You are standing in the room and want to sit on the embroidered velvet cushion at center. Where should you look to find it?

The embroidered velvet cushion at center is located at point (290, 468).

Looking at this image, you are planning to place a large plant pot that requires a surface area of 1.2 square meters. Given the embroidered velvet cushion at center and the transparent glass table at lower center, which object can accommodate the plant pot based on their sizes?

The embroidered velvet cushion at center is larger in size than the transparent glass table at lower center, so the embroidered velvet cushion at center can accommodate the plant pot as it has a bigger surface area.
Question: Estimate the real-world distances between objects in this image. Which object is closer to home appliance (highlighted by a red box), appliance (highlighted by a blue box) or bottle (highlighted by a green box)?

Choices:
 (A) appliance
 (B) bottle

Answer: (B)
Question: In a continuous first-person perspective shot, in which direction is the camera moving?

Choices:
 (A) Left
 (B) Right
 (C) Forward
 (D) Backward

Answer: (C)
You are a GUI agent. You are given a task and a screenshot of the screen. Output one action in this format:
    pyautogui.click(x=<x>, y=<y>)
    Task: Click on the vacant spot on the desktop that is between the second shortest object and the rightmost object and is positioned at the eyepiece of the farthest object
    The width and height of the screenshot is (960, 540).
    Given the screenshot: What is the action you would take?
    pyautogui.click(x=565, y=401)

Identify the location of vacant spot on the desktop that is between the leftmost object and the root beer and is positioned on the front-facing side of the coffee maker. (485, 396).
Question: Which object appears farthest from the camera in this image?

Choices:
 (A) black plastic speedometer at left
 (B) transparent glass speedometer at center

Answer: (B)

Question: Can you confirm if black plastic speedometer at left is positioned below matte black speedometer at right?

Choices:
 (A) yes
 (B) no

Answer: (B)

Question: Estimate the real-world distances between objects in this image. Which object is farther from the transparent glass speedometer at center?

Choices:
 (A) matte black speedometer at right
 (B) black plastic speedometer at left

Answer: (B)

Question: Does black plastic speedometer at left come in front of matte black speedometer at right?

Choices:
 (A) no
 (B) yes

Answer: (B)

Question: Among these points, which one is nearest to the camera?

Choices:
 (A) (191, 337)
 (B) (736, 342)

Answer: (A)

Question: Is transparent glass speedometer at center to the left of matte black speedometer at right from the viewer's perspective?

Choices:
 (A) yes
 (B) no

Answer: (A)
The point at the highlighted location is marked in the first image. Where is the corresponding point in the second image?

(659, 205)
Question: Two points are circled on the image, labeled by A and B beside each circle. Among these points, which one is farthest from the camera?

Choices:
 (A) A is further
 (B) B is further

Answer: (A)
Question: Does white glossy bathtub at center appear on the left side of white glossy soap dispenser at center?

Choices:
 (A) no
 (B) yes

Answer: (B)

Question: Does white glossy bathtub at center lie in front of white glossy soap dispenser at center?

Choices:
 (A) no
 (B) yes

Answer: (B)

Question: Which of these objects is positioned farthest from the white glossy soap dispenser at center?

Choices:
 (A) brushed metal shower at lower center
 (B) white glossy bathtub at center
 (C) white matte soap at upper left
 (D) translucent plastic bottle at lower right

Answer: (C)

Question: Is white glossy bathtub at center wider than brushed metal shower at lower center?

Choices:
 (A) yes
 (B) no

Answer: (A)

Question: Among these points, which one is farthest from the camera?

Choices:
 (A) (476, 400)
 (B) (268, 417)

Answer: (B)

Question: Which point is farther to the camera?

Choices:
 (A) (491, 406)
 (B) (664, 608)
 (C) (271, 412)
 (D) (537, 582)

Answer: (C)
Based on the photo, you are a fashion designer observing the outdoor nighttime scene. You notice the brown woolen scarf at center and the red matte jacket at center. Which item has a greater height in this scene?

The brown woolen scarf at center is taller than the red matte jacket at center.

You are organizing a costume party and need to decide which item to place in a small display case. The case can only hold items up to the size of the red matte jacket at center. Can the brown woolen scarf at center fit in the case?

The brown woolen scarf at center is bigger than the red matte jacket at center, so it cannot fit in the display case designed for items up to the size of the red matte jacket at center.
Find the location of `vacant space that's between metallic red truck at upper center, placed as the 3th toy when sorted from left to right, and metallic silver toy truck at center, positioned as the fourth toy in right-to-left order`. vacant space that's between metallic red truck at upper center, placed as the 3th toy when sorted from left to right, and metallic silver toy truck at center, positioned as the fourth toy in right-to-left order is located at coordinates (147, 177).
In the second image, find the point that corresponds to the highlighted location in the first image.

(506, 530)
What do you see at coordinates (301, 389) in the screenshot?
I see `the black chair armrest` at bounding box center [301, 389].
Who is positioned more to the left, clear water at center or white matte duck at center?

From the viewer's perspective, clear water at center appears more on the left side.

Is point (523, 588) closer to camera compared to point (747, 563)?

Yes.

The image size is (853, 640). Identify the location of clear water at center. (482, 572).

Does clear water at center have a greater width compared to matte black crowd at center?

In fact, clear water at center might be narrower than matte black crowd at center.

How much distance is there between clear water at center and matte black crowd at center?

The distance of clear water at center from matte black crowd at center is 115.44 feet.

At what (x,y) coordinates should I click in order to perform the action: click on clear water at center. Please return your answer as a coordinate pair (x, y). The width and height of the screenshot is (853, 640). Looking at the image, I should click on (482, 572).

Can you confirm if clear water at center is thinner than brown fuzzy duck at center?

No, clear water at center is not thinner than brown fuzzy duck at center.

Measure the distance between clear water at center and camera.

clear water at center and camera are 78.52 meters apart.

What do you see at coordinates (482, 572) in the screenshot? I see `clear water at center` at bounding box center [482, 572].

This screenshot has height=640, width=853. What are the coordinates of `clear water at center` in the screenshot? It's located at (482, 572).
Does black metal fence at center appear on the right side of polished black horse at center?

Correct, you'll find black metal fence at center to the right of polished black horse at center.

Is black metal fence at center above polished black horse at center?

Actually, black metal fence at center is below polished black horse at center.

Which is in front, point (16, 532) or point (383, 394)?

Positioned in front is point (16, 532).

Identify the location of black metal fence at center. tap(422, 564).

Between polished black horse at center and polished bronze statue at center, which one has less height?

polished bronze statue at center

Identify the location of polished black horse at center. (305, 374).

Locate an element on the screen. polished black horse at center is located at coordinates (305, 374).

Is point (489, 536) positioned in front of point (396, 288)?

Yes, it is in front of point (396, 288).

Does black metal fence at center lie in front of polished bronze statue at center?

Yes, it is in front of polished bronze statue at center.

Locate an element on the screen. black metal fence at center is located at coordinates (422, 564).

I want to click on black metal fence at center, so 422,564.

Task statement:
Recast every line of the material above as a JSON list of strings, one string per line, leaving out blank lines.

Problem solution:
[
  "You are standing in the room and want to sit on the embroidered velvet cushion at center. Where should you look to find it?",
  "The embroidered velvet cushion at center is located at point (290, 468).",
  "Looking at this image, you are planning to place a large plant pot that requires a surface area of 1.2 square meters. Given the embroidered velvet cushion at center and the transparent glass table at lower center, which object can accommodate the plant pot based on their sizes?",
  "The embroidered velvet cushion at center is larger in size than the transparent glass table at lower center, so the embroidered velvet cushion at center can accommodate the plant pot as it has a bigger surface area.",
  "Question: Estimate the real-world distances between objects in this image. Which object is closer to home appliance (highlighted by a red box), appliance (highlighted by a blue box) or bottle (highlighted by a green box)?",
  "Choices:",
  " (A) appliance",
  " (B) bottle",
  "Answer: (B)",
  "Question: In a continuous first-person perspective shot, in which direction is the camera moving?",
  "Choices:",
  " (A) Left",
  " (B) Right",
  " (C) Forward",
  " (D) Backward",
  "Answer: (C)",
  "You are a GUI agent. You are given a task and a screenshot of the screen. Output one action in this format:",
  "    pyautogui.click(x=<x>, y=<y>)",
  "    Task: Click on the vacant spot on the desktop that is between the second shortest object and the rightmost object and is positioned at the eyepiece of the farthest object",
  "    The width and height of the screenshot is (960, 540).",
  "    Given the screenshot: What is the action you would take?",
  "    pyautogui.click(x=565, y=401)",
  "Identify the location of vacant spot on the desktop that is between the leftmost object and the root beer and is positioned on the front-facing side of the coffee maker. (485, 396).",
  "Question: Which object appears farthest from the camera in this image?",
  "Choices:",
  " (A) black plastic speedometer at left",
  " (B) transparent glass speedometer at center",
  "Answer: (B)",
  "Question: Can you confirm if black plastic speedometer at left is positioned below matte black speedometer at right?",
  "Choices:",
  " (A) yes",
  " (B) no",
  "Answer: (B)",
  "Question: Estimate the real-world distances between objects in this image. Which object is farther from the transparent glass speedometer at center?",
  "Choices:",
  " (A) matte black speedometer at right",
  " (B) black plastic speedometer at left",
  "Answer: (B)",
  "Question: Does black plastic speedometer at left come in front of matte black speedometer at right?",
  "Choices:",
  " (A) no",
  " (B) yes",
  "Answer: (B)",
  "Question: Among these points, which one is nearest to the camera?",
  "Choices:",
  " (A) (191, 337)",
  " (B) (736, 342)",
  "Answer: (A)",
  "Question: Is transparent glass speedometer at center to the left of matte black speedometer at right from the viewer's perspective?",
  "Choices:",
  " (A) yes",
  " (B) no",
  "Answer: (A)",
  "The point at the highlighted location is marked in the first image. Where is the corresponding point in the second image?",
  "(659, 205)",
  "Question: Two points are circled on the image, labeled by A and B beside each circle. Among these points, which one is farthest from the camera?",
  "Choices:",
  " (A) A is further",
  " (B) B is further",
  "Answer: (A)",
  "Question: Does white glossy bathtub at center appear on the left side of white glossy soap dispenser at center?",
  "Choices:",
  " (A) no",
  " (B) yes",
  "Answer: (B)",
  "Question: Does white glossy bathtub at center lie in front of white glossy soap dispenser at center?",
  "Choices:",
  " (A) no",
  " (B) yes",
  "Answer: (B)",
  "Question: Which of these objects is positioned farthest from the white glossy soap dispenser at center?",
  "Choices:",
  " (A) brushed metal shower at lower center",
  " (B) white glossy bathtub at center",
  " (C) white matte soap at upper left",
  " (D) translucent plastic bottle at lower right",
  "Answer: (C)",
  "Question: Is white glossy bathtub at center wider than brushed metal shower at lower center?",
  "Choices:",
  " (A) yes",
  " (B) no",
  "Answer: (A)",
  "Question: Among these points, which one is farthest from the camera?",
  "Choices:",
  " (A) (476, 400)",
  " (B) (268, 417)",
  "Answer: (B)",
  "Question: Which point is farther to the camera?",
  "Choices:",
  " (A) (491, 406)",
  " (B) (664, 608)",
  " (C) (271, 412)",
  " (D) (537, 582)",
  "Answer: (C)",
  "Based on the photo, you are a fashion designer observing the outdoor nighttime scene. You notice the brown woolen scarf at center and the red matte jacket at center. Which item has a greater height in this scene?",
  "The brown woolen scarf at center is taller than the red matte jacket at center.",
  "You are organizing a costume party and need to decide which item to place in a small display case. The case can only hold items up to the size of the red matte jacket at center. Can the brown woolen scarf at center fit in the case?",
  "The brown woolen scarf at center is bigger than the red matte jacket at center, so it cannot fit in the display case designed for items up to the size of the red matte jacket at center.",
  "Find the location of `vacant space that's between metallic red truck at upper center, placed as the 3th toy when sorted from left to right, and metallic silver toy truck at center, positioned as the fourth toy in right-to-left order`. vacant space that's between metallic red truck at upper center, placed as the 3th toy when sorted from left to right, and metallic silver toy truck at center, positioned as the fourth toy in right-to-left order is located at coordinates (147, 177).",
  "In the second image, find the point that corresponds to the highlighted location in the first image.",
  "(506, 530)",
  "What do you see at coordinates (301, 389) in the screenshot?",
  "I see `the black chair armrest` at bounding box center [301, 389].",
  "Who is positioned more to the left, clear water at center or white matte duck at center?",
  "From the viewer's perspective, clear water at center appears more on the left side.",
  "Is point (523, 588) closer to camera compared to point (747, 563)?",
  "Yes.",
  "The image size is (853, 640). Identify the location of clear water at center. (482, 572).",
  "Does clear water at center have a greater width compared to matte black crowd at center?",
  "In fact, clear water at center might be narrower than matte black crowd at center.",
  "How much distance is there between clear water at center and matte black crowd at center?",
  "The distance of clear water at center from matte black crowd at center is 115.44 feet.",
  "At what (x,y) coordinates should I click in order to perform the action: click on clear water at center. Please return your answer as a coordinate pair (x, y). The width and height of the screenshot is (853, 640). Looking at the image, I should click on (482, 572).",
  "Can you confirm if clear water at center is thinner than brown fuzzy duck at center?",
  "No, clear water at center is not thinner than brown fuzzy duck at center.",
  "Measure the distance between clear water at center and camera.",
  "clear water at center and camera are 78.52 meters apart.",
  "What do you see at coordinates (482, 572) in the screenshot? I see `clear water at center` at bounding box center [482, 572].",
  "This screenshot has height=640, width=853. What are the coordinates of `clear water at center` in the screenshot? It's located at (482, 572).",
  "Does black metal fence at center appear on the right side of polished black horse at center?",
  "Correct, you'll find black metal fence at center to the right of polished black horse at center.",
  "Is black metal fence at center above polished black horse at center?",
  "Actually, black metal fence at center is below polished black horse at center.",
  "Which is in front, point (16, 532) or point (383, 394)?",
  "Positioned in front is point (16, 532).",
  "Identify the location of black metal fence at center. tap(422, 564).",
  "Between polished black horse at center and polished bronze statue at center, which one has less height?",
  "polished bronze statue at center",
  "Identify the location of polished black horse at center. (305, 374).",
  "Locate an element on the screen. polished black horse at center is located at coordinates (305, 374).",
  "Is point (489, 536) positioned in front of point (396, 288)?",
  "Yes, it is in front of point (396, 288).",
  "Does black metal fence at center lie in front of polished bronze statue at center?",
  "Yes, it is in front of polished bronze statue at center.",
  "Locate an element on the screen. black metal fence at center is located at coordinates (422, 564).",
  "I want to click on black metal fence at center, so 422,564."
]